--- Information shown Enclosed Below ---

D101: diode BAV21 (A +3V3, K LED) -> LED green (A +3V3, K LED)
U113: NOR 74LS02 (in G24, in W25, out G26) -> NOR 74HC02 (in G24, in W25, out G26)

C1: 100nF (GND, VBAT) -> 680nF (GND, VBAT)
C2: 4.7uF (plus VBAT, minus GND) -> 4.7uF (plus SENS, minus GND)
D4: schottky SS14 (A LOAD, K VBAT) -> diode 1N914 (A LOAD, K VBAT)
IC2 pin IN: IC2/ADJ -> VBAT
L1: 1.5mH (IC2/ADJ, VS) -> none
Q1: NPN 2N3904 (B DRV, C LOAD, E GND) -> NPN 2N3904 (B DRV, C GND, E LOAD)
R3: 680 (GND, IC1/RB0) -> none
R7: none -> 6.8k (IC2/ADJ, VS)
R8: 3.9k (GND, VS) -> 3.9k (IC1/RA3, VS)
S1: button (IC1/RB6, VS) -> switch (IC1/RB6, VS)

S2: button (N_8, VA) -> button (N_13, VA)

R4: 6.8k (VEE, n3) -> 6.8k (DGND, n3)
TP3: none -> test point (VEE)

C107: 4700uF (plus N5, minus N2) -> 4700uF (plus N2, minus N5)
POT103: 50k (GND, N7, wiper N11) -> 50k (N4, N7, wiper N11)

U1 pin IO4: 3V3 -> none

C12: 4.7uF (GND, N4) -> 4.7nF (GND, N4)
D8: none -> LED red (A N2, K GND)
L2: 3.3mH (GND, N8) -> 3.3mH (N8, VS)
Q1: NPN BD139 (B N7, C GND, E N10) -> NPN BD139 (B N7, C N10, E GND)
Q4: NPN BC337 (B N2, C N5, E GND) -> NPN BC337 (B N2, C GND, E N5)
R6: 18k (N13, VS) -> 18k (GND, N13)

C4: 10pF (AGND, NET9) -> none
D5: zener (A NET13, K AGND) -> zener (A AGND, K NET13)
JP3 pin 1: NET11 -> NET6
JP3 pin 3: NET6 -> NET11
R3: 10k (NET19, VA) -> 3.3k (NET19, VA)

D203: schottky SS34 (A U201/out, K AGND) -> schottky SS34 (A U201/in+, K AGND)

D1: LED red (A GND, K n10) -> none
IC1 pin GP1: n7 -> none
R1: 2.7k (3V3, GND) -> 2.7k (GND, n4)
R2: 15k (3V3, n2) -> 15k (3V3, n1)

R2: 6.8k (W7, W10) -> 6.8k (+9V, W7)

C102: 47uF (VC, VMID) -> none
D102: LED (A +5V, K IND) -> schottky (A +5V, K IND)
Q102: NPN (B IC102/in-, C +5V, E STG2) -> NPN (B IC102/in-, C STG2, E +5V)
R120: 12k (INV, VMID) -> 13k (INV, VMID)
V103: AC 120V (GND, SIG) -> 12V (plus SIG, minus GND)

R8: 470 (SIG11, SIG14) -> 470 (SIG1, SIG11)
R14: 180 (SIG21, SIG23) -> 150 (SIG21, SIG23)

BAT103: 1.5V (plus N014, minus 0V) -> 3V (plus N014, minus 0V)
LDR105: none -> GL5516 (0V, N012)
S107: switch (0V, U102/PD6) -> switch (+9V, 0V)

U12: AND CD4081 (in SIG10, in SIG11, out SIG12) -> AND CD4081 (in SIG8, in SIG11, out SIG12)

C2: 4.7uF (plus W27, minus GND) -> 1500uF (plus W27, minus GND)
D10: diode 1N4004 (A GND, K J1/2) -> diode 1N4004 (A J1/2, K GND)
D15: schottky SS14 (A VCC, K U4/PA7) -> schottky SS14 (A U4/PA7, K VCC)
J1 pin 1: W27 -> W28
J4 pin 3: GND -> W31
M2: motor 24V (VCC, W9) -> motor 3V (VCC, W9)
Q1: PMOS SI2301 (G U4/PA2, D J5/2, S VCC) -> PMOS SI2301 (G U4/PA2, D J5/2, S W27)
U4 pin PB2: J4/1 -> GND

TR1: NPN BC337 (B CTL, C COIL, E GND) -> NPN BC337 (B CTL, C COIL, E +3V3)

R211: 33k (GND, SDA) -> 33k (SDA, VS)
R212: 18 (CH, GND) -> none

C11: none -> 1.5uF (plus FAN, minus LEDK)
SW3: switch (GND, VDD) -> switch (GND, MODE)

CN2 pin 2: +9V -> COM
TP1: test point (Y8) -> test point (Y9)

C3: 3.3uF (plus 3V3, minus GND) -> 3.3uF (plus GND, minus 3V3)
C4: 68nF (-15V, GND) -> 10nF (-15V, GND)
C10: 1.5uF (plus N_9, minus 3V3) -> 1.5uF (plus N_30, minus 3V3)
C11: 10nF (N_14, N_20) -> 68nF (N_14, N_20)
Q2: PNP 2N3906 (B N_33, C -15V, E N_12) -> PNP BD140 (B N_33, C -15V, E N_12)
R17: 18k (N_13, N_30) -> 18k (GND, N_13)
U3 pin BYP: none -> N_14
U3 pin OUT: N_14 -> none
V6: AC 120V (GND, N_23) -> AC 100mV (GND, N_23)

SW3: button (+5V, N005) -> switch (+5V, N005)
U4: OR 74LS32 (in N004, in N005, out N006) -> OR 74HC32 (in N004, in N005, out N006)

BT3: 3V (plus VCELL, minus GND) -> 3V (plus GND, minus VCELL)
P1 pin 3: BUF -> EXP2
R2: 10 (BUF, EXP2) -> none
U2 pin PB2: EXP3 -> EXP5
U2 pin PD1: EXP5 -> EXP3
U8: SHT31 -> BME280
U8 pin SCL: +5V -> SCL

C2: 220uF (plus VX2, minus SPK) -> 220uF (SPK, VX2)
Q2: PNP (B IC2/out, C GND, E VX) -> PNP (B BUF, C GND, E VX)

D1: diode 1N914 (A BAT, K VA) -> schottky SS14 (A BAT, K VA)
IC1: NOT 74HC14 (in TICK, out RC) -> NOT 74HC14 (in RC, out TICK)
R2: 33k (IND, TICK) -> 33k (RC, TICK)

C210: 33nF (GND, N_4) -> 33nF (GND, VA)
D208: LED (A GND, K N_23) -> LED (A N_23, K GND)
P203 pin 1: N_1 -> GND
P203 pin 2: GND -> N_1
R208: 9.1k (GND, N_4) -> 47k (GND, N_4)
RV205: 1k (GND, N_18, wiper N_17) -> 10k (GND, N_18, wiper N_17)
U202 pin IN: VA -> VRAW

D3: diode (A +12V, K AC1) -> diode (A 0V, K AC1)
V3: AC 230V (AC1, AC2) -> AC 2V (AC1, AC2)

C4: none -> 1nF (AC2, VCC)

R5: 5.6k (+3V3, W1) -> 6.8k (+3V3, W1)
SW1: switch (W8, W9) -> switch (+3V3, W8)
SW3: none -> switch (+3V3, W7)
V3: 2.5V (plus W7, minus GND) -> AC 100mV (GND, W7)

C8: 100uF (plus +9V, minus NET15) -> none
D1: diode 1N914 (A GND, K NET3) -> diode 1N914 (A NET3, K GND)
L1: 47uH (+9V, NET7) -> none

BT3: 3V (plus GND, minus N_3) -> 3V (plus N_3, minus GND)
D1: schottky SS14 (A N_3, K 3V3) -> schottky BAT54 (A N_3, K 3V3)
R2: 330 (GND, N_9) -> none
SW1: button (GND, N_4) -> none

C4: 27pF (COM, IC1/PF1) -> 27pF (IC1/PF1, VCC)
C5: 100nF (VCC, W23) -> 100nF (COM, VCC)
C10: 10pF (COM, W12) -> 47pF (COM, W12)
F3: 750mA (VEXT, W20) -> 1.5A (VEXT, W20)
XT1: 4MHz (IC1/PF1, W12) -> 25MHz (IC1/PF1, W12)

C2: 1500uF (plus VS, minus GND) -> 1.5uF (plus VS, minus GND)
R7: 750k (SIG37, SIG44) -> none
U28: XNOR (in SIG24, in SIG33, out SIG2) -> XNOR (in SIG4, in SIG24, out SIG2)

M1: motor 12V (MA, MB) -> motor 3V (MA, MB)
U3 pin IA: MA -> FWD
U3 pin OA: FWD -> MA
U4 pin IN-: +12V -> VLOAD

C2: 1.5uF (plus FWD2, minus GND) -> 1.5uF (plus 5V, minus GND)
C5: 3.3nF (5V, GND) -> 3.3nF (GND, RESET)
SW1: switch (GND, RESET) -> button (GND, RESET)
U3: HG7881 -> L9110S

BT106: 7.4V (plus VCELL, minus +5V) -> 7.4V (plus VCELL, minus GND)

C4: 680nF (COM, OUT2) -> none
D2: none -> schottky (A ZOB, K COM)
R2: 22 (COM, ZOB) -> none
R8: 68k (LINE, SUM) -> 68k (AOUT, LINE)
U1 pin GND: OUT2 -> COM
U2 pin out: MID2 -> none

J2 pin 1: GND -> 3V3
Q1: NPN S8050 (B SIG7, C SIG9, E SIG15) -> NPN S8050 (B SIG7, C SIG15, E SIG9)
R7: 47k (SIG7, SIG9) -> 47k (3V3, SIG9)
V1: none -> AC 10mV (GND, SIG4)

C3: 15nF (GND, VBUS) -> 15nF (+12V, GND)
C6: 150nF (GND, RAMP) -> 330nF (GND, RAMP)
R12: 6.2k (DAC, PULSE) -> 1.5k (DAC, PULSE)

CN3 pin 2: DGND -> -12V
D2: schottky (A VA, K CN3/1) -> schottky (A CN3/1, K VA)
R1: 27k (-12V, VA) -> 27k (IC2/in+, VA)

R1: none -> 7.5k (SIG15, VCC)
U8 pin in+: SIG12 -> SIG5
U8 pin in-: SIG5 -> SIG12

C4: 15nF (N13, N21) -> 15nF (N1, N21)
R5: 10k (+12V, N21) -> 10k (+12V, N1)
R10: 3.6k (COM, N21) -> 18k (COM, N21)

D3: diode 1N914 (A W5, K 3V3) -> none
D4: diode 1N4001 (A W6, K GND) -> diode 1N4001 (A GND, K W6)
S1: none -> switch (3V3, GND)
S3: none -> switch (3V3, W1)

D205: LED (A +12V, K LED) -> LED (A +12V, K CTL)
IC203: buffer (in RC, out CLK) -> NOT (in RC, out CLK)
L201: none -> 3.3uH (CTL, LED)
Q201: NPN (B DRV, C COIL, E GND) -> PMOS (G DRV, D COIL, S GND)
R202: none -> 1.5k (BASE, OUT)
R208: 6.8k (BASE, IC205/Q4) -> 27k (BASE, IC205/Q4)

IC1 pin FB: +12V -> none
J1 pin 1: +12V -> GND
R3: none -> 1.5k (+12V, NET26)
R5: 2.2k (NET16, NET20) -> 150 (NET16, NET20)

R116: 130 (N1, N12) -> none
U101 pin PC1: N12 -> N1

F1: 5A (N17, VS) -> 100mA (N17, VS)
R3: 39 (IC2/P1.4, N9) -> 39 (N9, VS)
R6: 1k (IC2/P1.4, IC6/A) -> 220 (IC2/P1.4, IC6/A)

--- End of Enclosed Information shown ---

Work required = From the very first line of the data through the line with "JP3 pin 3: NET6 -> NET11" in it, please reproduce each line exactly and output nothing more.

Solution for this problem =
D101: diode BAV21 (A +3V3, K LED) -> LED green (A +3V3, K LED)
U113: NOR 74LS02 (in G24, in W25, out G26) -> NOR 74HC02 (in G24, in W25, out G26)

C1: 100nF (GND, VBAT) -> 680nF (GND, VBAT)
C2: 4.7uF (plus VBAT, minus GND) -> 4.7uF (plus SENS, minus GND)
D4: schottky SS14 (A LOAD, K VBAT) -> diode 1N914 (A LOAD, K VBAT)
IC2 pin IN: IC2/ADJ -> VBAT
L1: 1.5mH (IC2/ADJ, VS) -> none
Q1: NPN 2N3904 (B DRV, C LOAD, E GND) -> NPN 2N3904 (B DRV, C GND, E LOAD)
R3: 680 (GND, IC1/RB0) -> none
R7: none -> 6.8k (IC2/ADJ, VS)
R8: 3.9k (GND, VS) -> 3.9k (IC1/RA3, VS)
S1: button (IC1/RB6, VS) -> switch (IC1/RB6, VS)

S2: button (N_8, VA) -> button (N_13, VA)

R4: 6.8k (VEE, n3) -> 6.8k (DGND, n3)
TP3: none -> test point (VEE)

C107: 4700uF (plus N5, minus N2) -> 4700uF (plus N2, minus N5)
POT103: 50k (GND, N7, wiper N11) -> 50k (N4, N7, wiper N11)

U1 pin IO4: 3V3 -> none

C12: 4.7uF (GND, N4) -> 4.7nF (GND, N4)
D8: none -> LED red (A N2, K GND)
L2: 3.3mH (GND, N8) -> 3.3mH (N8, VS)
Q1: NPN BD139 (B N7, C GND, E N10) -> NPN BD139 (B N7, C N10, E GND)
Q4: NPN BC337 (B N2, C N5, E GND) -> NPN BC337 (B N2, C GND, E N5)
R6: 18k (N13, VS) -> 18k (GND, N13)

C4: 10pF (AGND, NET9) -> none
D5: zener (A NET13, K AGND) -> zener (A AGND, K NET13)
JP3 pin 1: NET11 -> NET6
JP3 pin 3: NET6 -> NET11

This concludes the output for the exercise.